__What needs to be done__
Starting at the line with "DIGITS pin DIO: GP9 -> GP17", retype every remaining line of the records exactly. Do not include pictures.

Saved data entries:
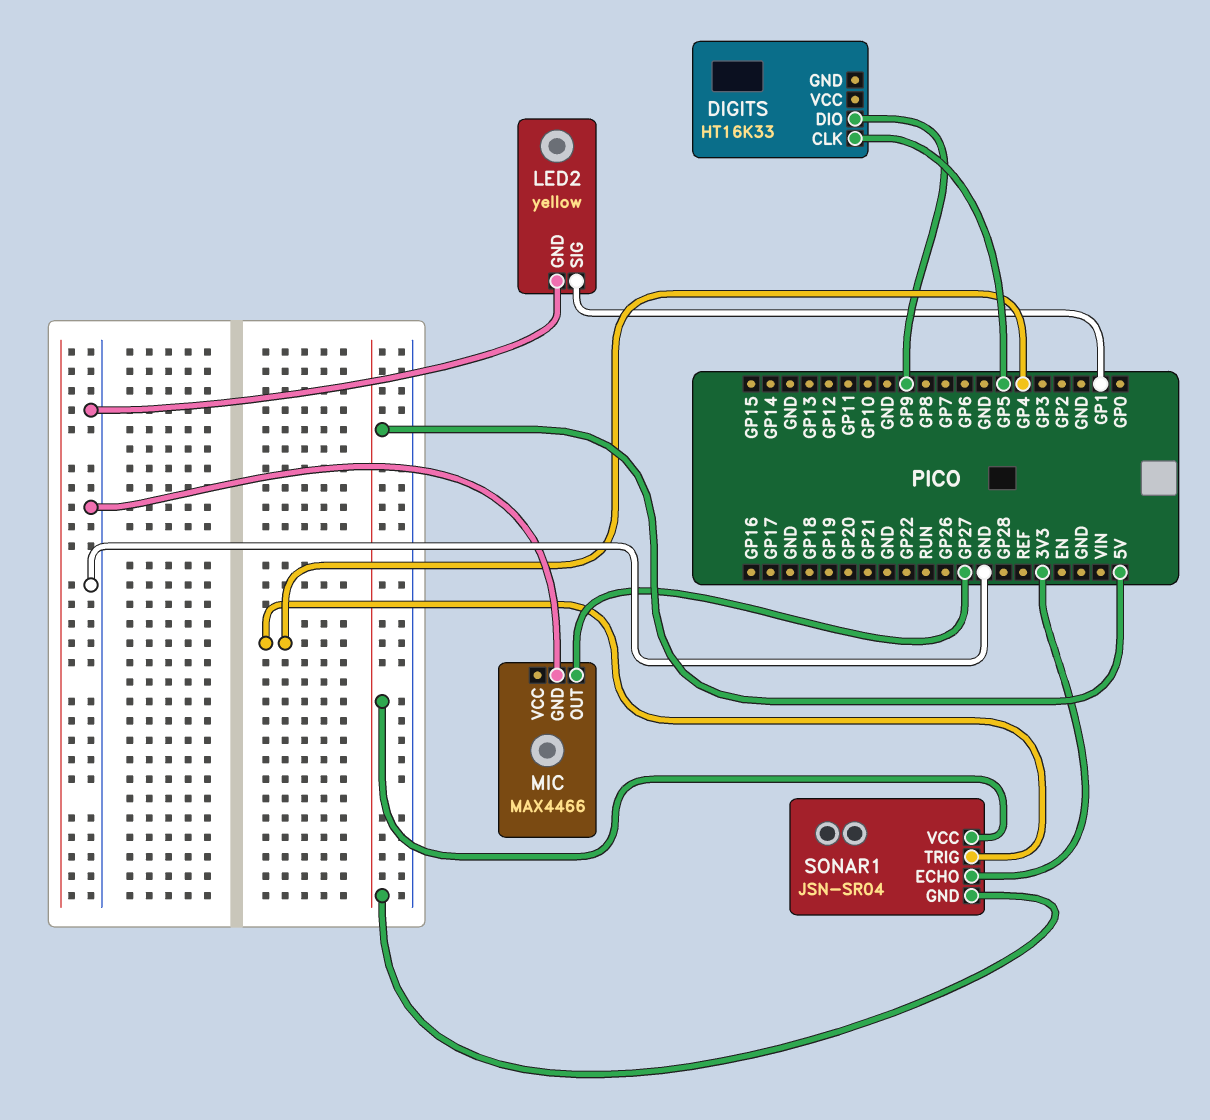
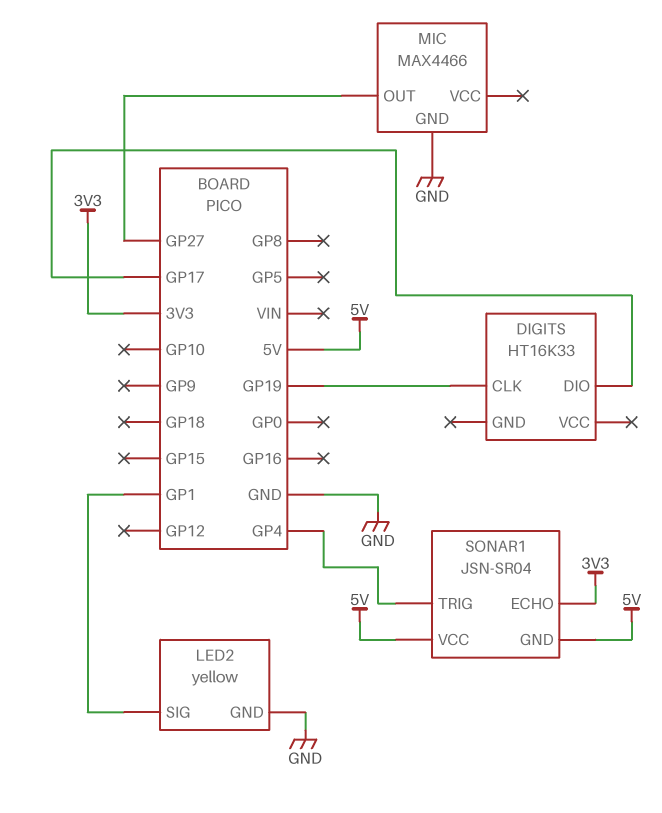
DIGITS pin CLK: GP5 -> GP19
DIGITS pin DIO: GP9 -> GP17

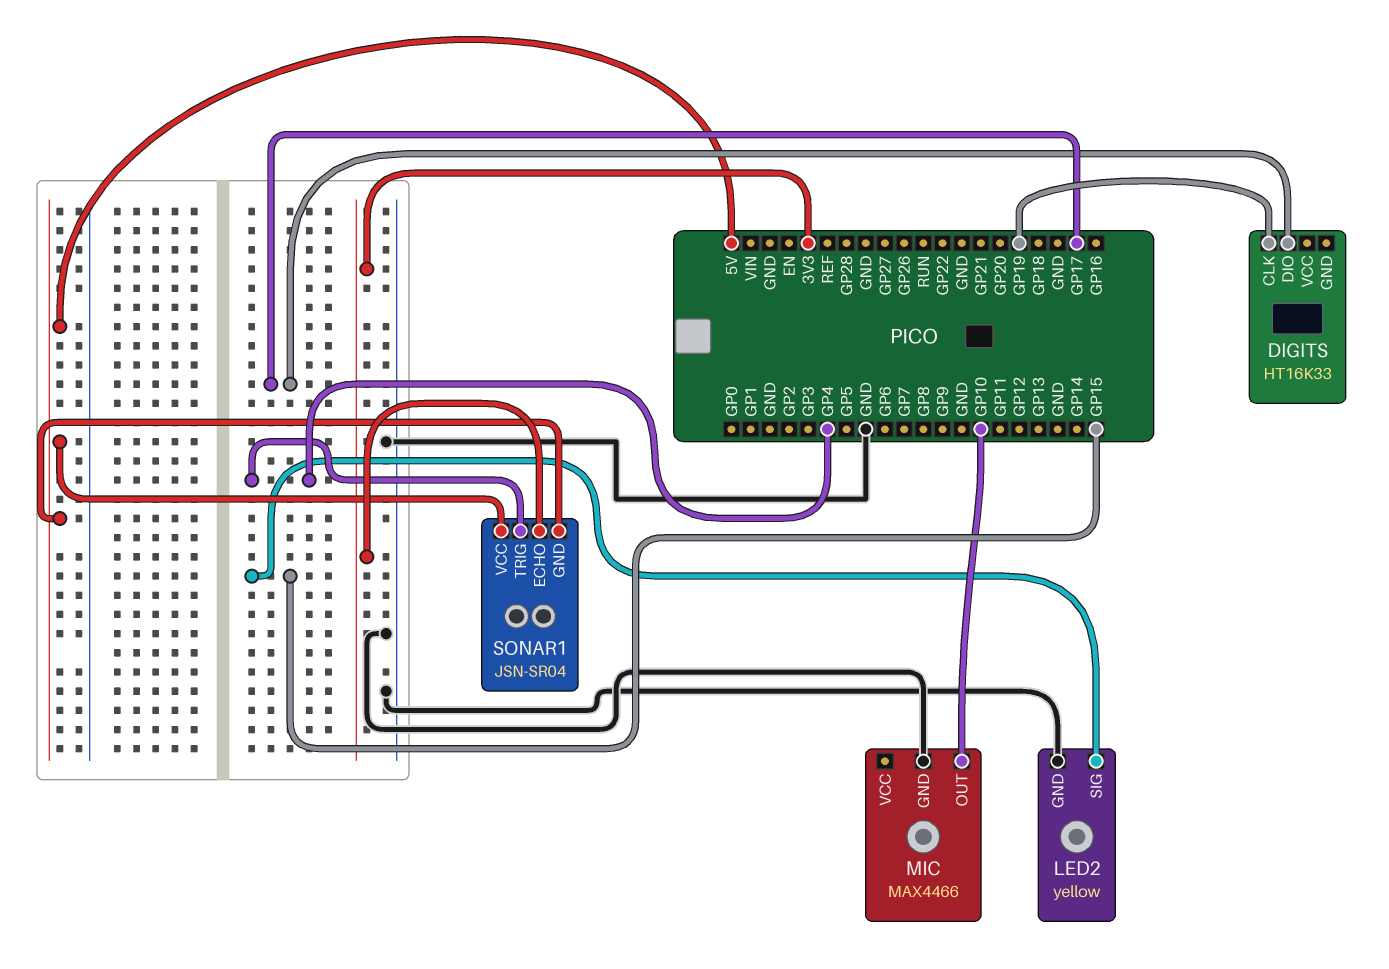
LED2 pin SIG: GP1 -> GP15
MIC pin OUT: GP27 -> GP10

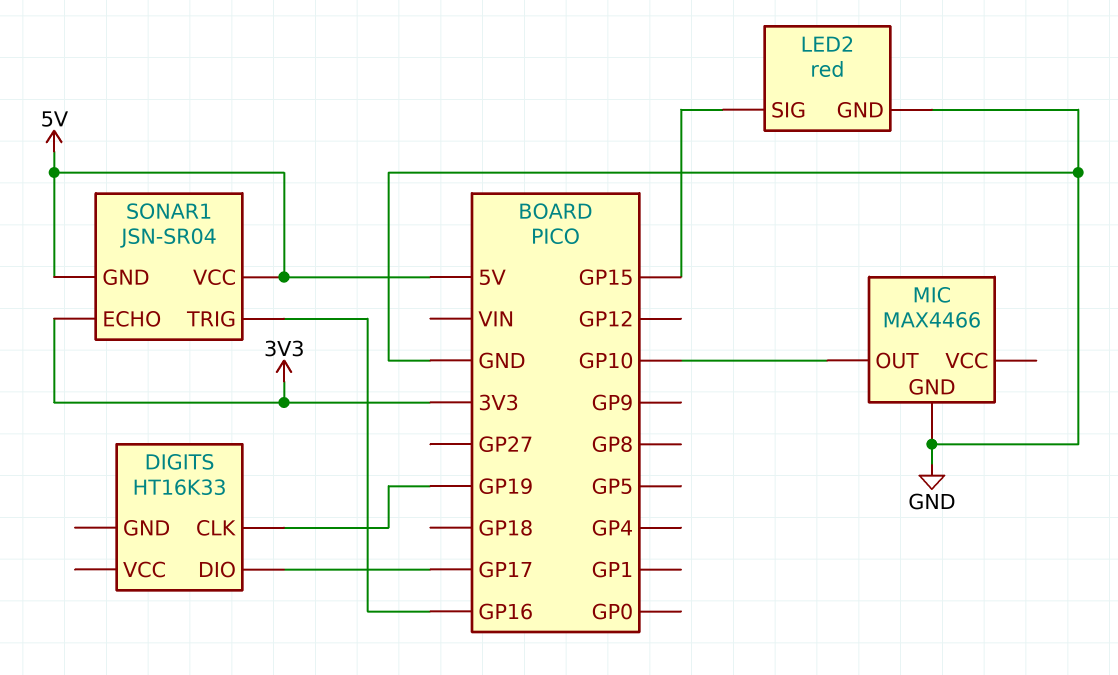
LED2: yellow -> red
SONAR1 pin TRIG: GP4 -> GP16

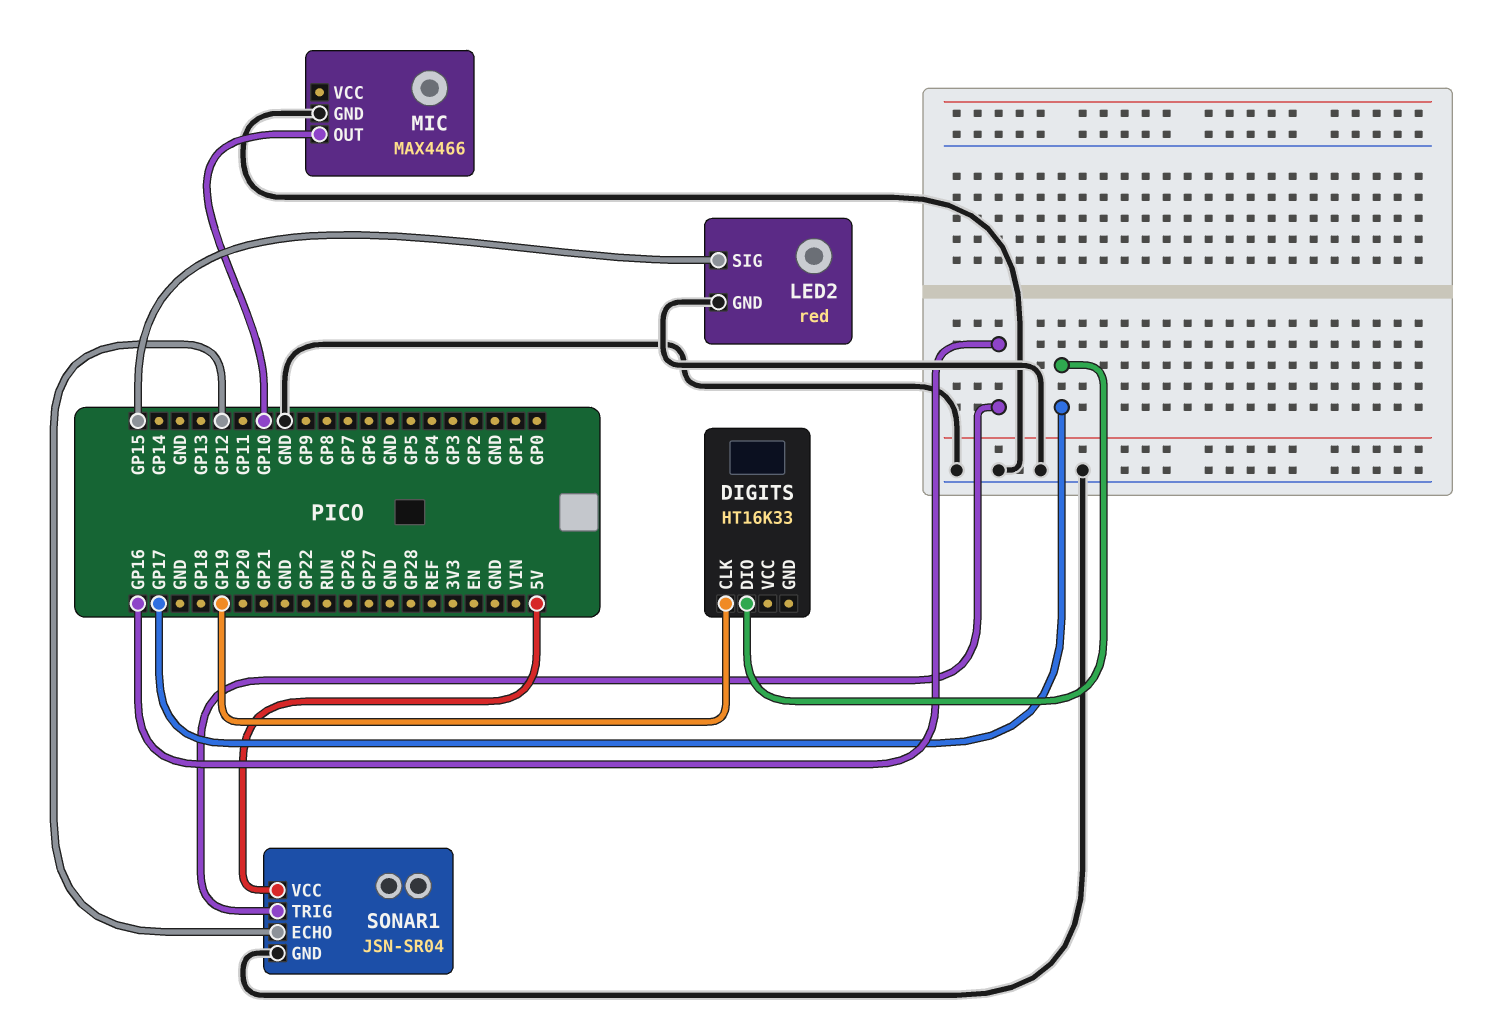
SONAR1 pin ECHO: 3V3 -> GP12
SONAR1 pin GND: 5V -> GND

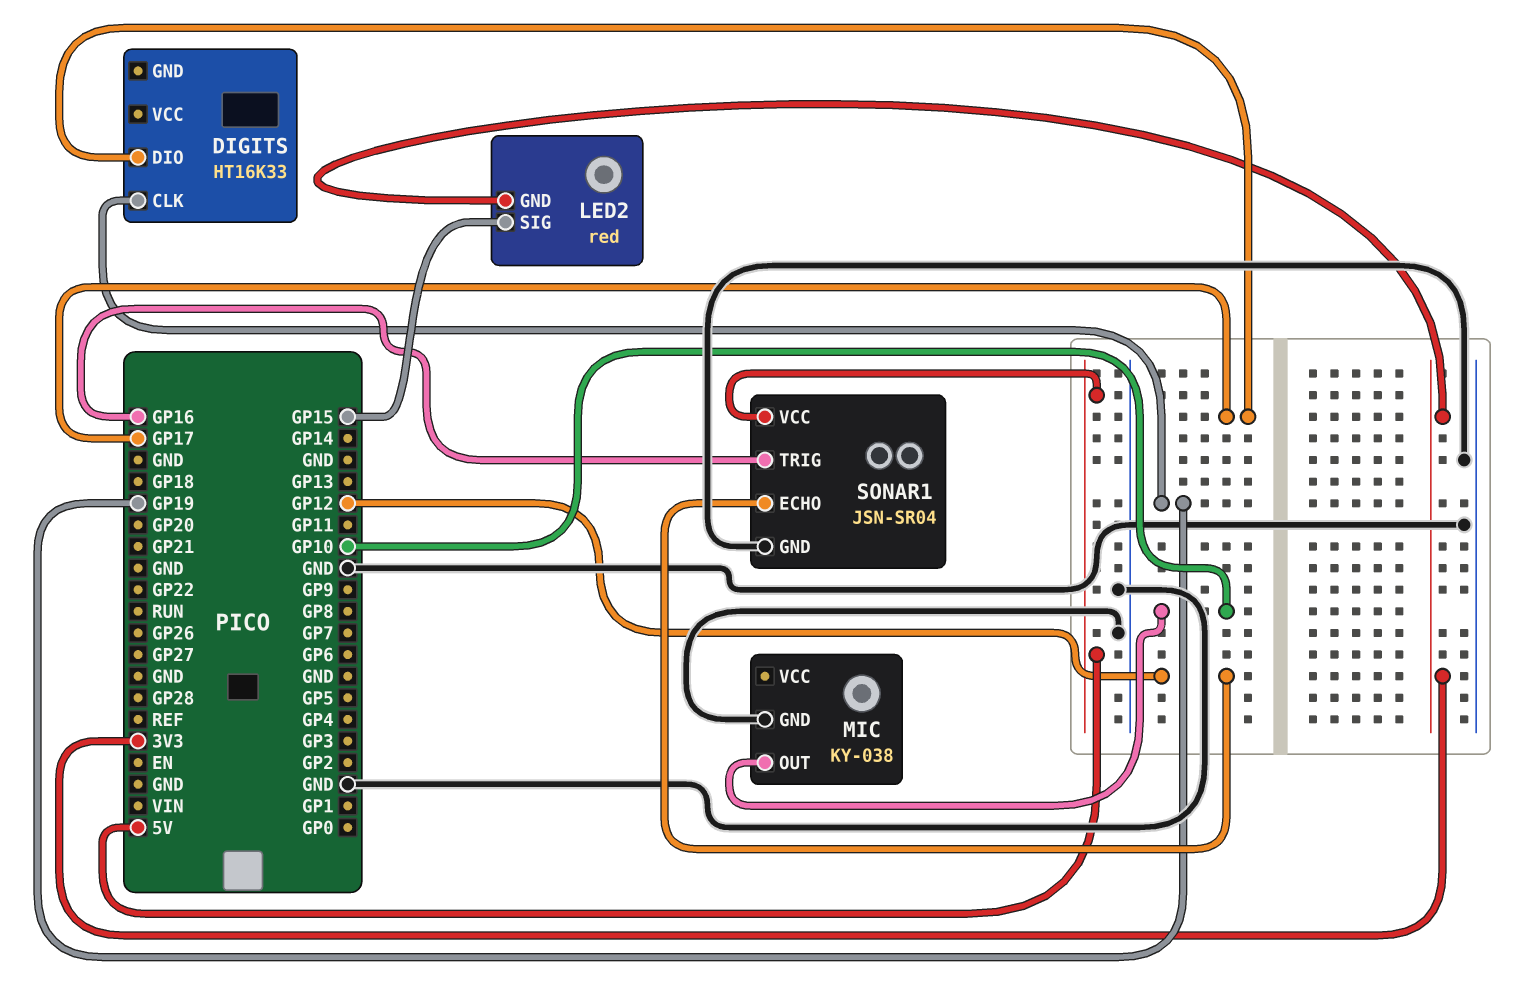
LED2 pin GND: GND -> 3V3
MIC: MAX4466 -> KY-038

__Answer box__
DIGITS pin DIO: GP9 -> GP17

LED2 pin SIG: GP1 -> GP15
MIC pin OUT: GP27 -> GP10

LED2: yellow -> red
SONAR1 pin TRIG: GP4 -> GP16

SONAR1 pin ECHO: 3V3 -> GP12
SONAR1 pin GND: 5V -> GND

LED2 pin GND: GND -> 3V3
MIC: MAX4466 -> KY-038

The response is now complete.